### TASK BRIEF
Go through the data line by line. Copy each one holding the string "turquoise".

### SUPPLIED DATA

########

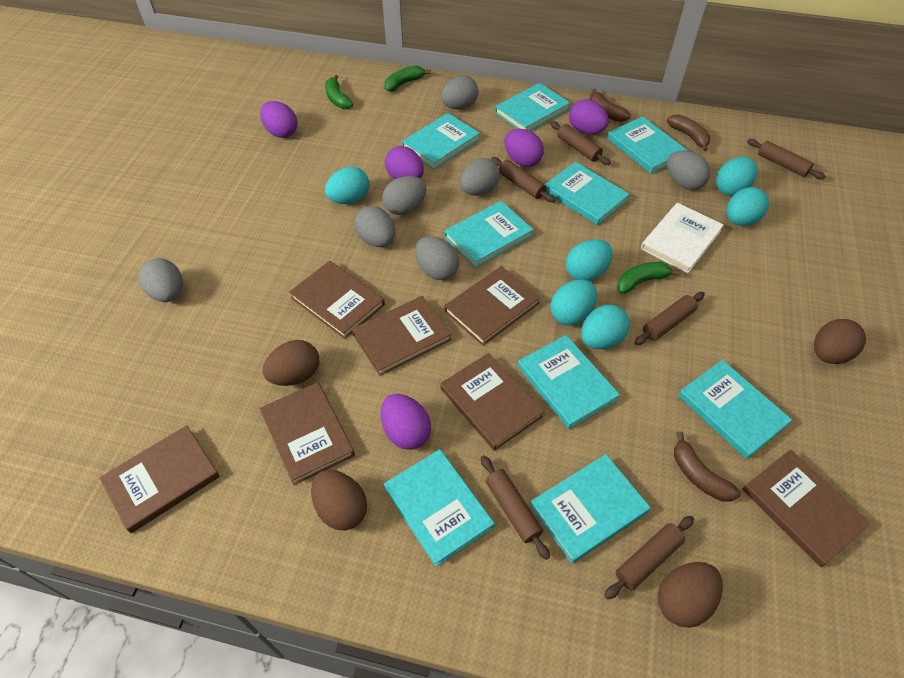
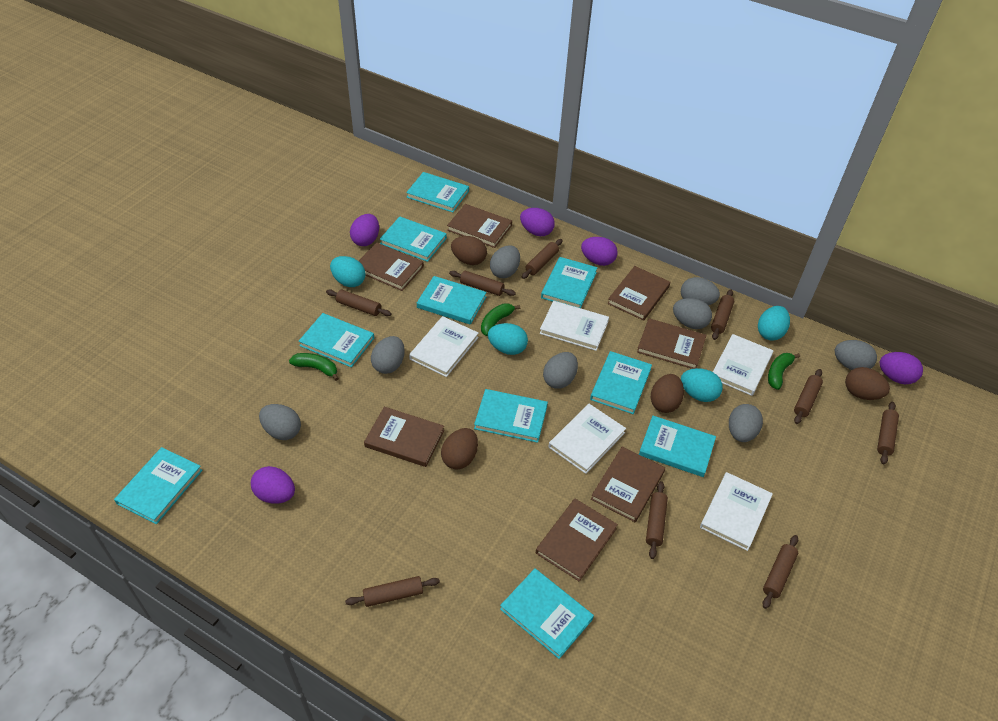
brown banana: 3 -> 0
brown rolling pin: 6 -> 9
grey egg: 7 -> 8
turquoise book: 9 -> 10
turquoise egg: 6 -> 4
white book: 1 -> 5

########

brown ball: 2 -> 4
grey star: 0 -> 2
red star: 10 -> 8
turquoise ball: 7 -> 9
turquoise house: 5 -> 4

########

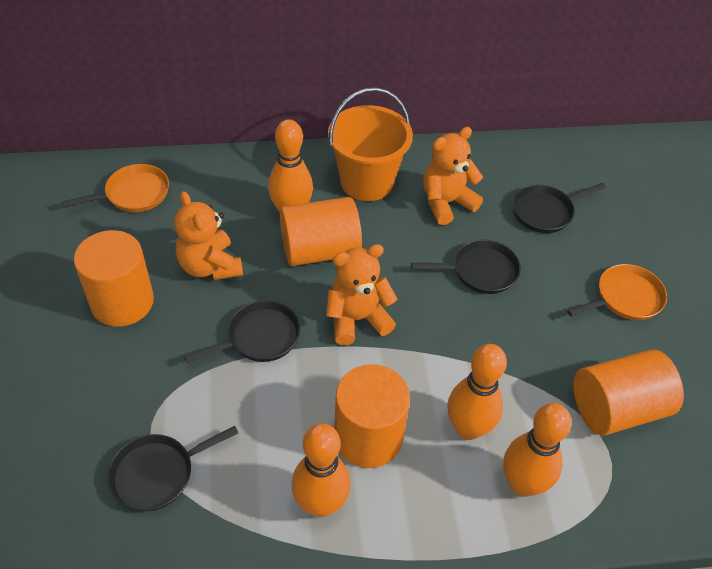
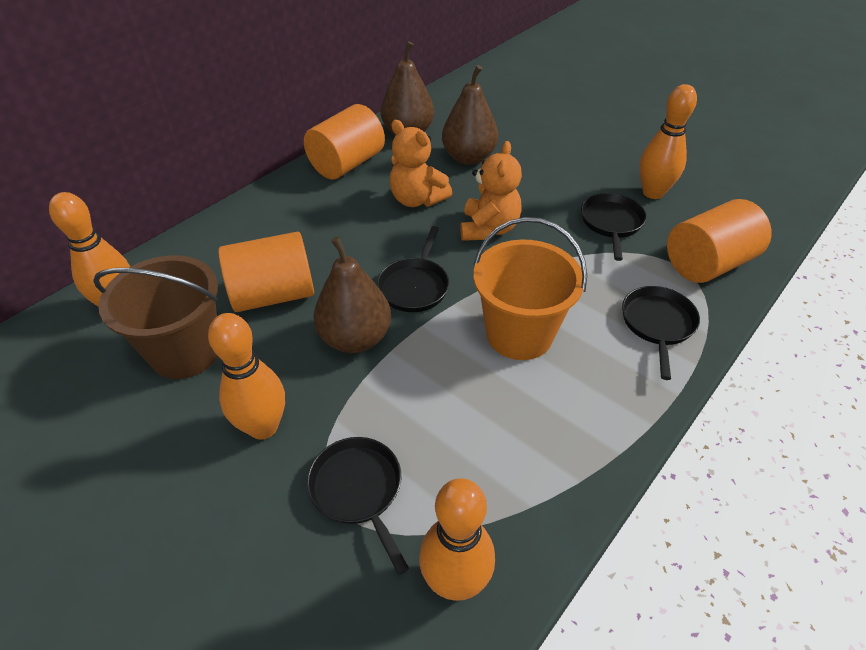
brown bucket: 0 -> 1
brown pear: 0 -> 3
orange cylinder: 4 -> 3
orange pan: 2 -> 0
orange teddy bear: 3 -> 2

########

### SOLVED PROBLEM
turquoise book: 9 -> 10
turquoise egg: 6 -> 4
turquoise ball: 7 -> 9
turquoise house: 5 -> 4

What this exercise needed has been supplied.